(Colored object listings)
• • •

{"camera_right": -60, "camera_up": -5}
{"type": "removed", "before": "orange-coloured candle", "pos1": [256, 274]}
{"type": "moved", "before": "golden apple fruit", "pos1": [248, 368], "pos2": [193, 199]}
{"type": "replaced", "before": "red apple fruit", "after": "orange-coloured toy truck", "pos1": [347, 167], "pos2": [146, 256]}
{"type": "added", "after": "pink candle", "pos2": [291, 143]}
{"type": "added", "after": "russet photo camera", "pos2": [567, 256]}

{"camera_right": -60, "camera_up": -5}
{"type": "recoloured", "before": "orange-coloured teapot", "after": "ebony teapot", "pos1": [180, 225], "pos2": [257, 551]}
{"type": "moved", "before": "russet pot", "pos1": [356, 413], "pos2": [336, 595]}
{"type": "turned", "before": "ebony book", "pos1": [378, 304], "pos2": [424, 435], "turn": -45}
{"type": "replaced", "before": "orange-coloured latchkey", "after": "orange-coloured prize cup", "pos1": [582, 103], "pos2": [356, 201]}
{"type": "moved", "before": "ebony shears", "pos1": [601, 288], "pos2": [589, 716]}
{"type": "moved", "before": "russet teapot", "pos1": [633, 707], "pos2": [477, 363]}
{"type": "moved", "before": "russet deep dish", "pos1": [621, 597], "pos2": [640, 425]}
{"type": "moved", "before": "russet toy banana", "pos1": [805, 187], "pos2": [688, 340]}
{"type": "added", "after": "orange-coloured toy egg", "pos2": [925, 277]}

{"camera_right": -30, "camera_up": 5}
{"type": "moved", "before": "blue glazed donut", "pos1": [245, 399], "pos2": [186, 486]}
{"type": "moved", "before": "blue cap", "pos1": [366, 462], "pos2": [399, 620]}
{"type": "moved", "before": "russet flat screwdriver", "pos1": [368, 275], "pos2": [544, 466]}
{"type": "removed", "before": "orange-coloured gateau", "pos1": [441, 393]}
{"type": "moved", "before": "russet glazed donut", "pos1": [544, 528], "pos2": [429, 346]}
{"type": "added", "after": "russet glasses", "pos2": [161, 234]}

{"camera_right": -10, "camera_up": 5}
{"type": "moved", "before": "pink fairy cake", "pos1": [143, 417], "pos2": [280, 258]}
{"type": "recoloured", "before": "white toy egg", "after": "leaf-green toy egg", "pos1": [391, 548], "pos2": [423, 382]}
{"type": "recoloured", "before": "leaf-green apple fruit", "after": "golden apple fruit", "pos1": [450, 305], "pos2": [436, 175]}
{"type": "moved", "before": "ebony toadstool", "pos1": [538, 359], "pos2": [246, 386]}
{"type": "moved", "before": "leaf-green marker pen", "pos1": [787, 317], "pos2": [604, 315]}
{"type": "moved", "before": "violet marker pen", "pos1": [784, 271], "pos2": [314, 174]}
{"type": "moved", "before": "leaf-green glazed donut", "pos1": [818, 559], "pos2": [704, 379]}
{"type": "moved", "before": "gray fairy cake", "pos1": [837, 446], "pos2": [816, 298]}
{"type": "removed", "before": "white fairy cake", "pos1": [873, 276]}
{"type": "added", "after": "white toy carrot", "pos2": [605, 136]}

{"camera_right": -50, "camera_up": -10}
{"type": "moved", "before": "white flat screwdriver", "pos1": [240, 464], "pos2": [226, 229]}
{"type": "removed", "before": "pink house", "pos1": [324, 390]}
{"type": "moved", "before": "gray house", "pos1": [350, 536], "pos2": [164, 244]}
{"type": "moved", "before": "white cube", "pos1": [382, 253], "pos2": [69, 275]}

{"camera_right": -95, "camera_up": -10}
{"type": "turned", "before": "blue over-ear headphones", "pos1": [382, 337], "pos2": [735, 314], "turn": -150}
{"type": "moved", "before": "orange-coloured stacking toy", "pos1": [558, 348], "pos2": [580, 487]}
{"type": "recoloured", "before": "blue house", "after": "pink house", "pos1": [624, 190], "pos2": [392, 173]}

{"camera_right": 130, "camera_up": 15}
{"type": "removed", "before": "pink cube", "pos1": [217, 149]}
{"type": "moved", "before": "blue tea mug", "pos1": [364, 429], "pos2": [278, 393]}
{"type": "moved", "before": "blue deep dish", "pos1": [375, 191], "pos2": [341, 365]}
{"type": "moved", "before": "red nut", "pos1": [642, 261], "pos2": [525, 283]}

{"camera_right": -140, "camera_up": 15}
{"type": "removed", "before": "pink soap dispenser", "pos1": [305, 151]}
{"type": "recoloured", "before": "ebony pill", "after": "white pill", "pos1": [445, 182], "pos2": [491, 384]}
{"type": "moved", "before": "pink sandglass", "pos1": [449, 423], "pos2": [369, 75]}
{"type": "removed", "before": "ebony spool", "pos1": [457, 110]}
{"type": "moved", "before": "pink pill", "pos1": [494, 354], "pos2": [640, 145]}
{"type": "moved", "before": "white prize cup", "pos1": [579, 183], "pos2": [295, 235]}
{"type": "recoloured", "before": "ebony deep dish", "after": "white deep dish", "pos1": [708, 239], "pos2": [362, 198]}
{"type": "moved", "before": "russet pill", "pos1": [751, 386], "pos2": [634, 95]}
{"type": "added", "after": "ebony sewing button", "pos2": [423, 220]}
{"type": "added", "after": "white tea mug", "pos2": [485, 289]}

• • •

## TASK ITEM
Only the lines containing the word "added" should be returned from the data above.

## RESPONSE FOR THIS EXERCISE
{"type": "added", "after": "pink candle", "pos2": [291, 143]}
{"type": "added", "after": "russet photo camera", "pos2": [567, 256]}
{"type": "added", "after": "orange-coloured toy egg", "pos2": [925, 277]}
{"type": "added", "after": "russet glasses", "pos2": [161, 234]}
{"type": "added", "after": "white toy carrot", "pos2": [605, 136]}
{"type": "added", "after": "ebony sewing button", "pos2": [423, 220]}
{"type": "added", "after": "white tea mug", "pos2": [485, 289]}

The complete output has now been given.